**Exercise instructions:** When you repeat the entries below, please keep them exact and leave out the pictures.
#####
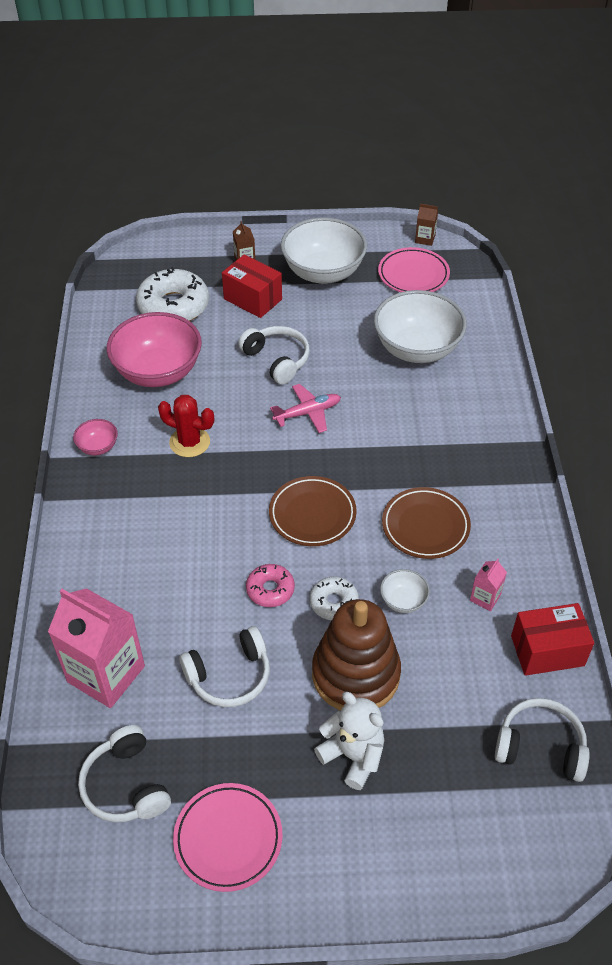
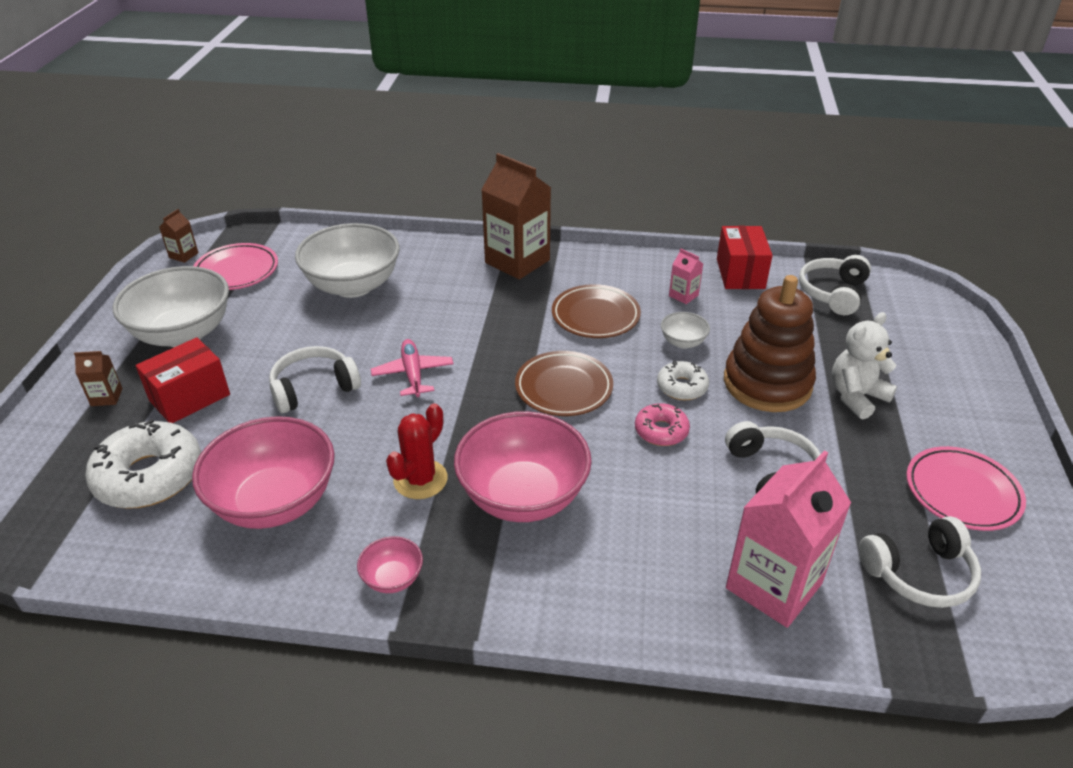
camera: 80 degrees left, 10 degrees down
(180, 505) = (523, 496): none -> pink bowl
(498, 454) = (517, 261): none -> brown carton

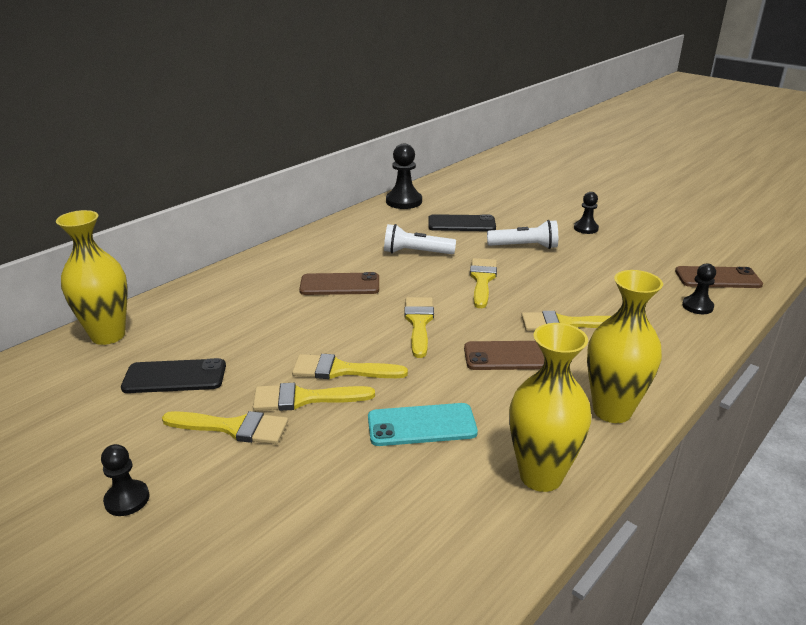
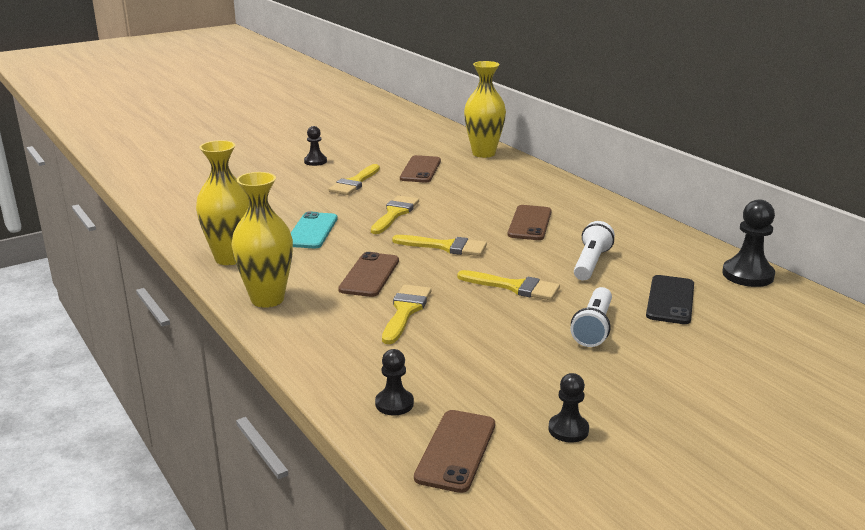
camera: 105 degrees right, 5 degrees down
(175, 377) = (420, 170): black phone -> brown phone
(304, 398) = (369, 201): yellow brush -> none
(586, 228) = (647, 388): black pawn -> black pawn (568, 429)

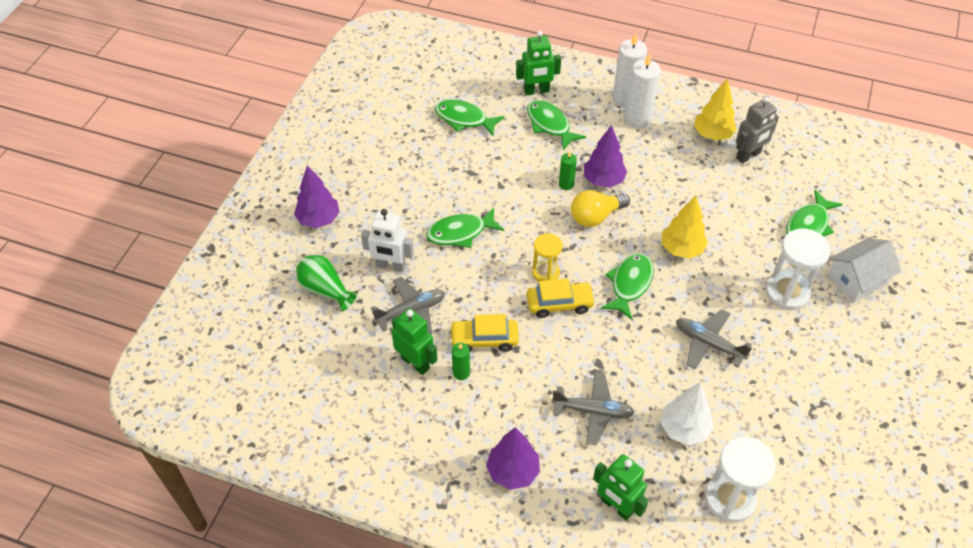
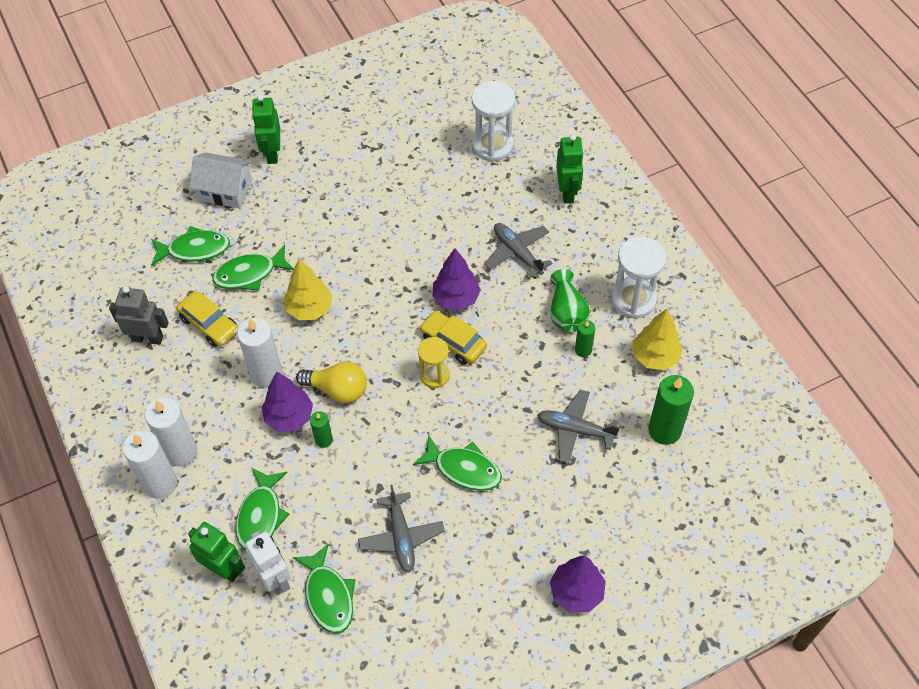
camera: 135 degrees left, 5 degrees up
(325, 290) = (630, 509): green vase -> green vase (566, 312)
(345, 360) = (664, 430): none -> green candle
(390, 266) = (554, 486): white robot -> white robot (275, 579)
(415, 363) = (611, 384): green robot -> green robot (272, 153)
(484, 339) = (540, 361): yellow car -> yellow car (209, 324)
(513, 472) = (613, 259): purple tree -> purple tree (456, 298)
(629, 284) = (383, 314): green fish -> green fish (249, 274)
(650, 191) = (266, 374): none -> white candle
(684, 429) = (471, 198): white tree -> none
(708, 343) = (384, 232): grey plane -> grey plane (401, 537)
(712, 134) = (144, 381): yellow tree -> yellow tree (655, 357)
(787, 292) = (283, 220): white hourglass -> white hourglass (633, 299)

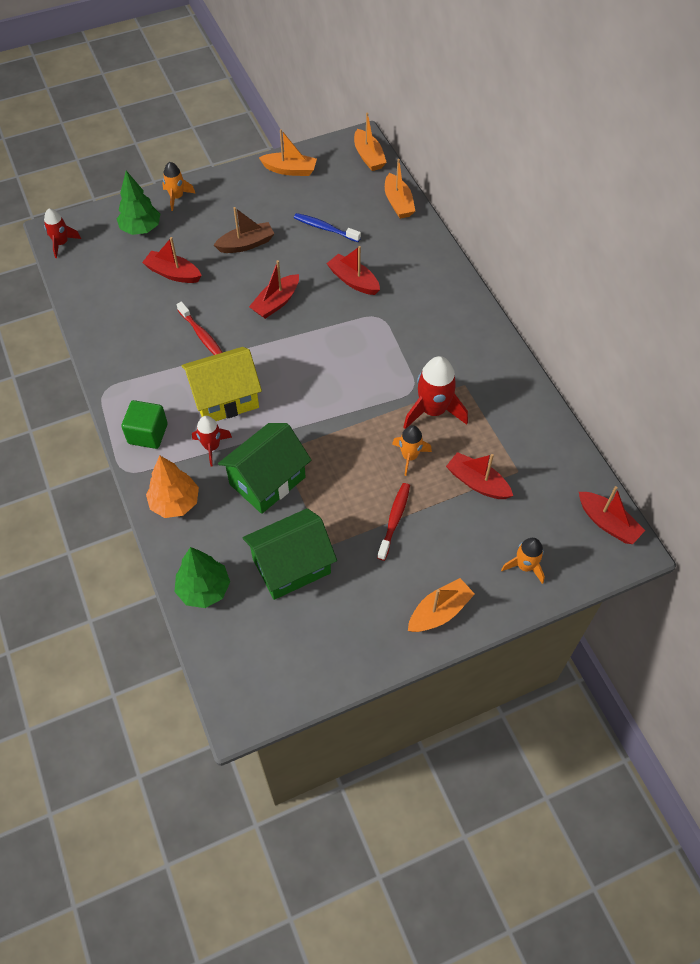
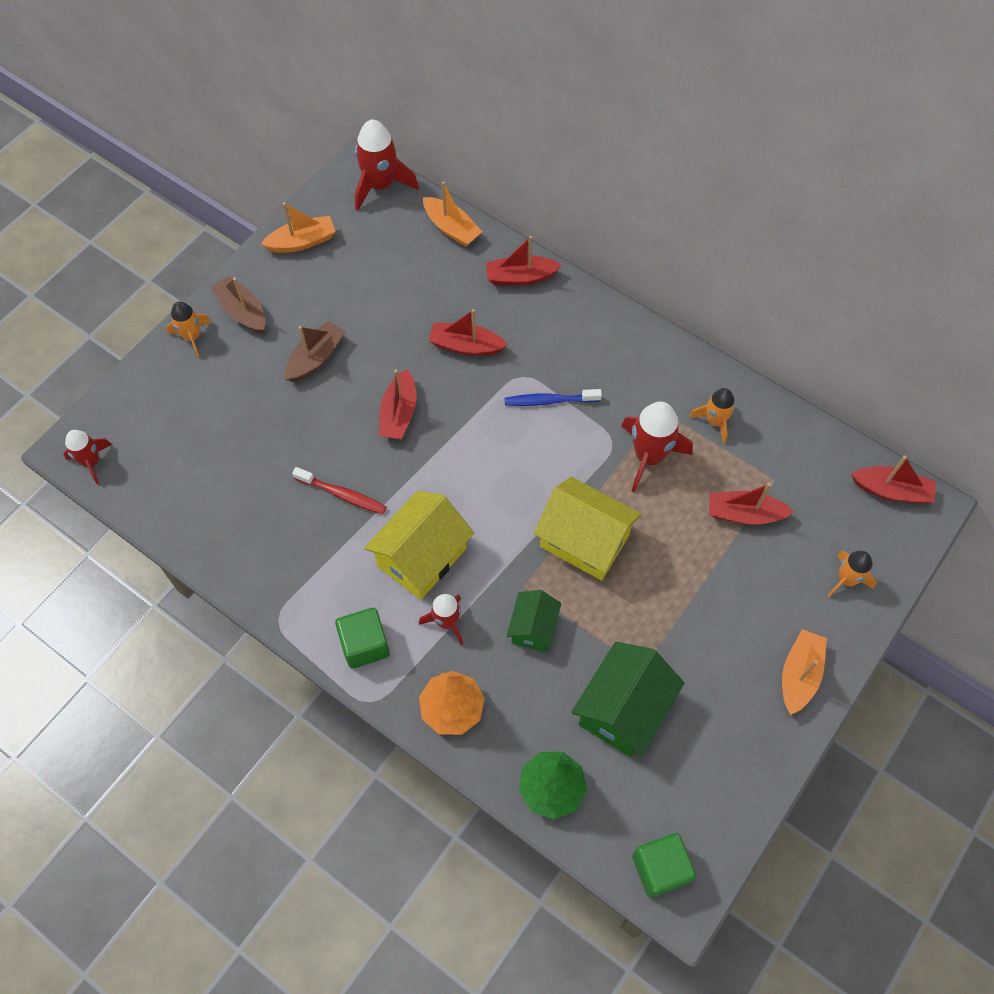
camera: 30 degrees left, 5 degrees up
(141, 229) = (177, 397): green tree -> none
(173, 273) = (256, 435): red boat -> red boat (520, 277)
(220, 196) = (242, 311): none -> brown boat
(240, 683) = (660, 868): none -> green cube
(267, 480) = (533, 628): green house -> green house, size x0.58
(325, 228) = (391, 297): blue toothbrush -> blue toothbrush (549, 401)
(345, 443) = (584, 541): none -> yellow house
(368, 157) = (380, 185): orange boat -> red rocket
(394, 520) = (691, 600): red toothbrush -> none
(409, 456) = (659, 521): orange rocket -> orange rocket (715, 421)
#####
**Task answer:**
camera: 80 degrees left, 10 degrees down
(180, 505) = (523, 496): none -> pink bowl
(498, 454) = (517, 261): none -> brown carton

camera: 105 degrees right, 5 degrees down
(175, 377) = (420, 170): black phone -> brown phone
(304, 398) = (369, 201): yellow brush -> none
(586, 228) = (647, 388): black pawn -> black pawn (568, 429)

camera: 135 degrees left, 5 degrees up
(325, 290) = (630, 509): green vase -> green vase (566, 312)
(345, 360) = (664, 430): none -> green candle
(390, 266) = (554, 486): white robot -> white robot (275, 579)
(415, 363) = (611, 384): green robot -> green robot (272, 153)
(484, 339) = (540, 361): yellow car -> yellow car (209, 324)
(513, 472) = (613, 259): purple tree -> purple tree (456, 298)
(629, 284) = (383, 314): green fish -> green fish (249, 274)
(650, 191) = (266, 374): none -> white candle
(684, 429) = (471, 198): white tree -> none
(708, 343) = (384, 232): grey plane -> grey plane (401, 537)
(712, 134) = (144, 381): yellow tree -> yellow tree (655, 357)
(787, 292) = (283, 220): white hourglass -> white hourglass (633, 299)

camera: 30 degrees left, 5 degrees up
(141, 229) = (177, 397): green tree -> none
(173, 273) = (256, 435): red boat -> red boat (520, 277)
(220, 196) = (242, 311): none -> brown boat
(240, 683) = (660, 868): none -> green cube
(267, 480) = (533, 628): green house -> green house, size x0.58
(325, 228) = (391, 297): blue toothbrush -> blue toothbrush (549, 401)
(345, 443) = (584, 541): none -> yellow house
(368, 157) = (380, 185): orange boat -> red rocket
(394, 520) = (691, 600): red toothbrush -> none
(409, 456) = (659, 521): orange rocket -> orange rocket (715, 421)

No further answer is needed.